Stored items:
________________________

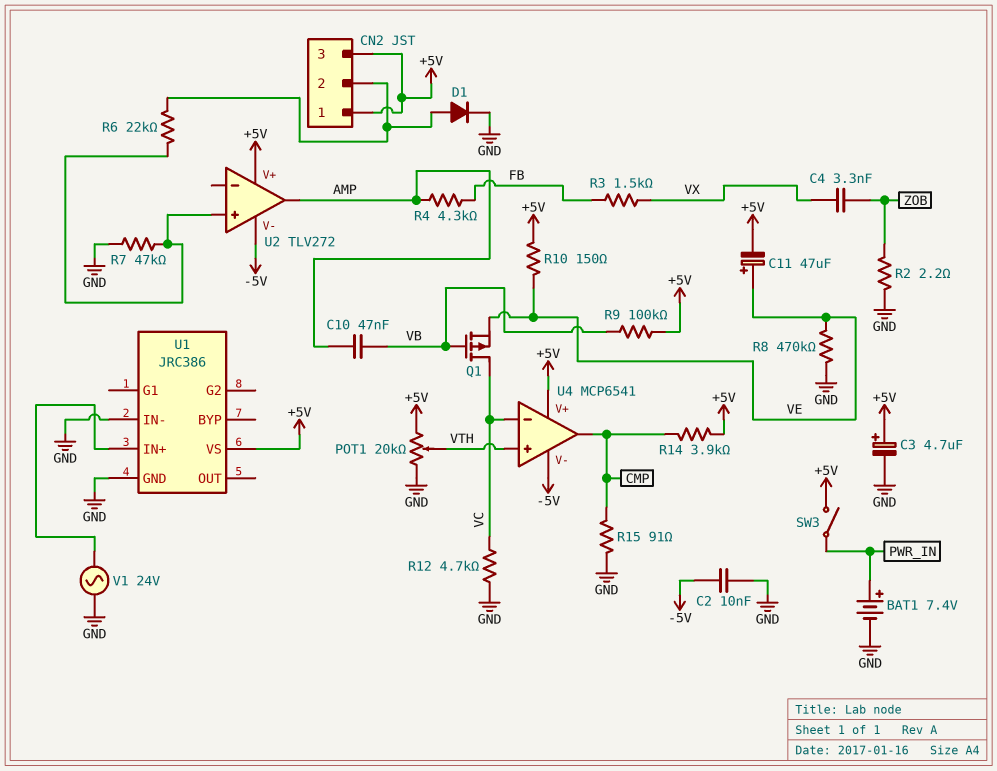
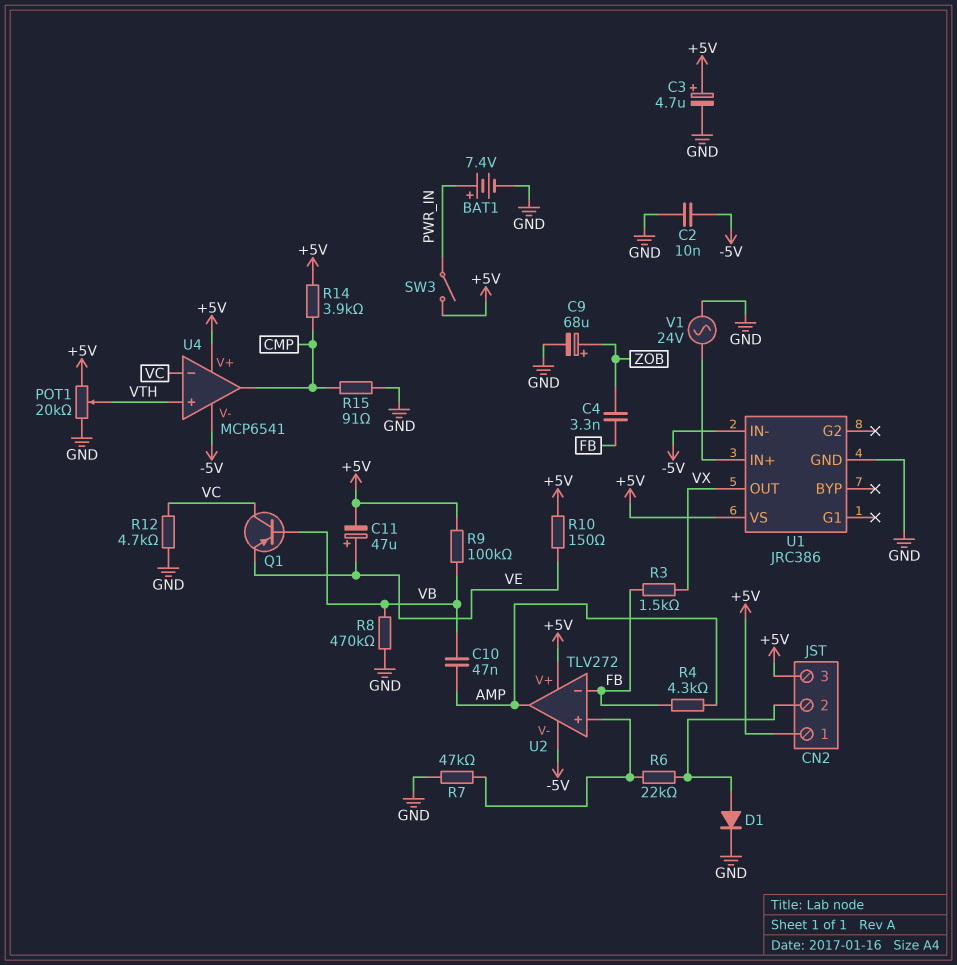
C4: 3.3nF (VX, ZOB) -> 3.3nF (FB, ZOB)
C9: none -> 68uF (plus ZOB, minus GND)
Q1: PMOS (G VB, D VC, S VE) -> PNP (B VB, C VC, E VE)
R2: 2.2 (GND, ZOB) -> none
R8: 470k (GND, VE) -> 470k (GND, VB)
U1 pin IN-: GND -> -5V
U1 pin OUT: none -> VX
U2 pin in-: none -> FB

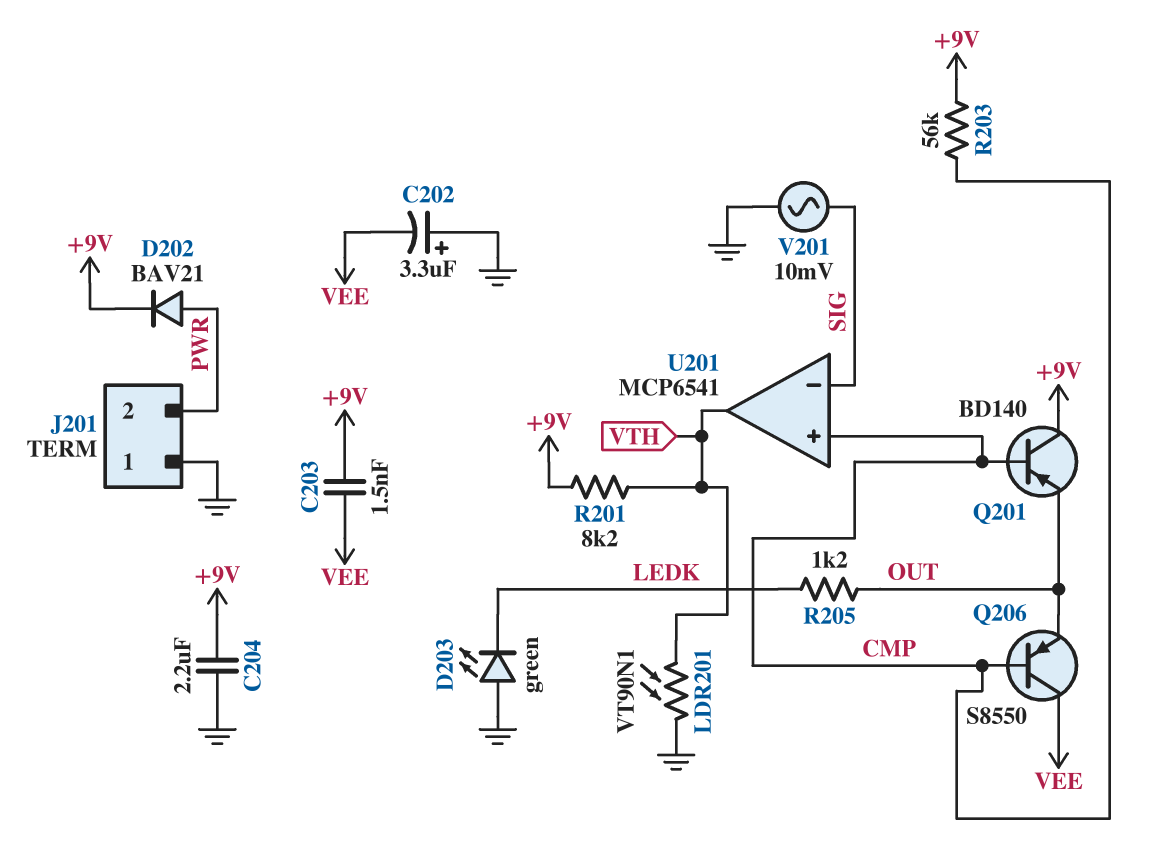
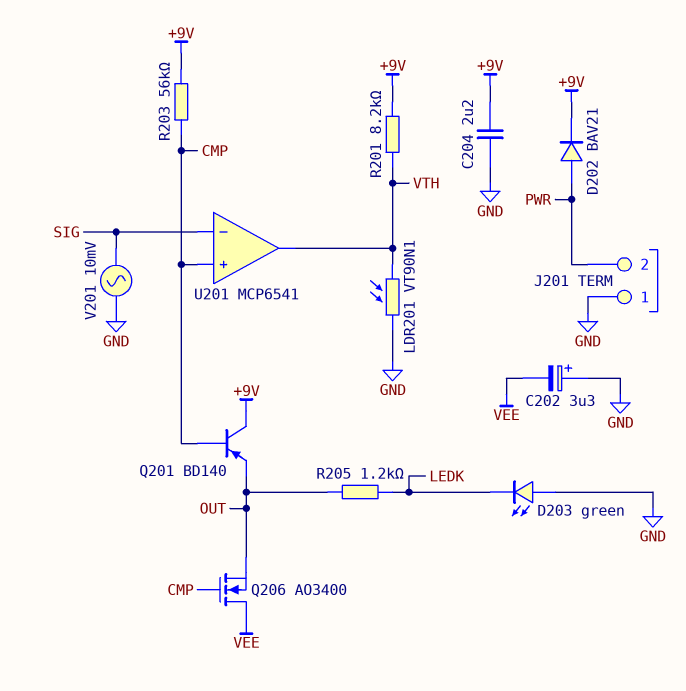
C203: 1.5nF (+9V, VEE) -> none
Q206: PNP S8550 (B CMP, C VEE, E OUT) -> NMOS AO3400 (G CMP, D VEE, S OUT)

________________________

What you are asked to do: Write every entry out again exactly, dropping the pictures.

Solved exercise:
C4: 3.3nF (VX, ZOB) -> 3.3nF (FB, ZOB)
C9: none -> 68uF (plus ZOB, minus GND)
Q1: PMOS (G VB, D VC, S VE) -> PNP (B VB, C VC, E VE)
R2: 2.2 (GND, ZOB) -> none
R8: 470k (GND, VE) -> 470k (GND, VB)
U1 pin IN-: GND -> -5V
U1 pin OUT: none -> VX
U2 pin in-: none -> FB

C203: 1.5nF (+9V, VEE) -> none
Q206: PNP S8550 (B CMP, C VEE, E OUT) -> NMOS AO3400 (G CMP, D VEE, S OUT)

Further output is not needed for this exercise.